WHAT YOU WILL DO>
Starting with the line that contains "(299, 407) = (550, 441): blue bowl -> none" and stopping after the line that contains "camera: 60 degrees right, 20 degrees up", return each line below exactly as written, with no others.

RECORDS FOR PROCESSING>
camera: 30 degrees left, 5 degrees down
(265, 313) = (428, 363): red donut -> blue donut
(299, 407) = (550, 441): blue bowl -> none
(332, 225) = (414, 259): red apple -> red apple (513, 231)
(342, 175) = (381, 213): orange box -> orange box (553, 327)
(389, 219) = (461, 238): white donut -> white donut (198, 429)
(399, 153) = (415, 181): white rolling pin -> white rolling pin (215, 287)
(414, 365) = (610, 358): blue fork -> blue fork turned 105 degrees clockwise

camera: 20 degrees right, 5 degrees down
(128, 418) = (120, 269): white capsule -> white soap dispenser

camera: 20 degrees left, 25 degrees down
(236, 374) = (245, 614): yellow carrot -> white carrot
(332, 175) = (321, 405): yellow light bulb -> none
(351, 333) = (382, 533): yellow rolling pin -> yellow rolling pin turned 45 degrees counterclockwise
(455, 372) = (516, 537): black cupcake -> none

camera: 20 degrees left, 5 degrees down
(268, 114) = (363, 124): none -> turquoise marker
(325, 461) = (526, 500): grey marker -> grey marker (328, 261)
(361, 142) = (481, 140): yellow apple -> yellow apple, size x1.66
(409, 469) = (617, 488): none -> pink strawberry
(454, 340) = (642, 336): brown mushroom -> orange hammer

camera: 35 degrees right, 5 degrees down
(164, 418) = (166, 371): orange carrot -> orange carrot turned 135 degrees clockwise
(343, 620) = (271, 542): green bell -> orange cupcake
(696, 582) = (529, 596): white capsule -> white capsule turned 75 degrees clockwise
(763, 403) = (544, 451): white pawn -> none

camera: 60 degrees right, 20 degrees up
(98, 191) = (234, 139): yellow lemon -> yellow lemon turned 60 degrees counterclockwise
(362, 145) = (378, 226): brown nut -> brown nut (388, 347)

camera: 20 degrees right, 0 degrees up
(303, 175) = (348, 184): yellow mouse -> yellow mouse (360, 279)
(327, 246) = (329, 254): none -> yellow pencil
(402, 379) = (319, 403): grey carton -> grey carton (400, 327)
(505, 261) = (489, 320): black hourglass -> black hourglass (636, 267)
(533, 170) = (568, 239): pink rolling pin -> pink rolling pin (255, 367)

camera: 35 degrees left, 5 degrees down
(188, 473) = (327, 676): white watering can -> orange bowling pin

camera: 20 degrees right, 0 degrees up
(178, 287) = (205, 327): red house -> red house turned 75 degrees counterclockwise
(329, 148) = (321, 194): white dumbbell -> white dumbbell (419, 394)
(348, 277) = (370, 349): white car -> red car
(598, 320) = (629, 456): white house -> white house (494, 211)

RESPONSE TO THIS TASK>
(299, 407) = (550, 441): blue bowl -> none
(332, 225) = (414, 259): red apple -> red apple (513, 231)
(342, 175) = (381, 213): orange box -> orange box (553, 327)
(389, 219) = (461, 238): white donut -> white donut (198, 429)
(399, 153) = (415, 181): white rolling pin -> white rolling pin (215, 287)
(414, 365) = (610, 358): blue fork -> blue fork turned 105 degrees clockwise

camera: 20 degrees right, 5 degrees down
(128, 418) = (120, 269): white capsule -> white soap dispenser

camera: 20 degrees left, 25 degrees down
(236, 374) = (245, 614): yellow carrot -> white carrot
(332, 175) = (321, 405): yellow light bulb -> none
(351, 333) = (382, 533): yellow rolling pin -> yellow rolling pin turned 45 degrees counterclockwise
(455, 372) = (516, 537): black cupcake -> none

camera: 20 degrees left, 5 degrees down
(268, 114) = (363, 124): none -> turquoise marker
(325, 461) = (526, 500): grey marker -> grey marker (328, 261)
(361, 142) = (481, 140): yellow apple -> yellow apple, size x1.66
(409, 469) = (617, 488): none -> pink strawberry
(454, 340) = (642, 336): brown mushroom -> orange hammer

camera: 35 degrees right, 5 degrees down
(164, 418) = (166, 371): orange carrot -> orange carrot turned 135 degrees clockwise
(343, 620) = (271, 542): green bell -> orange cupcake
(696, 582) = (529, 596): white capsule -> white capsule turned 75 degrees clockwise
(763, 403) = (544, 451): white pawn -> none

camera: 60 degrees right, 20 degrees up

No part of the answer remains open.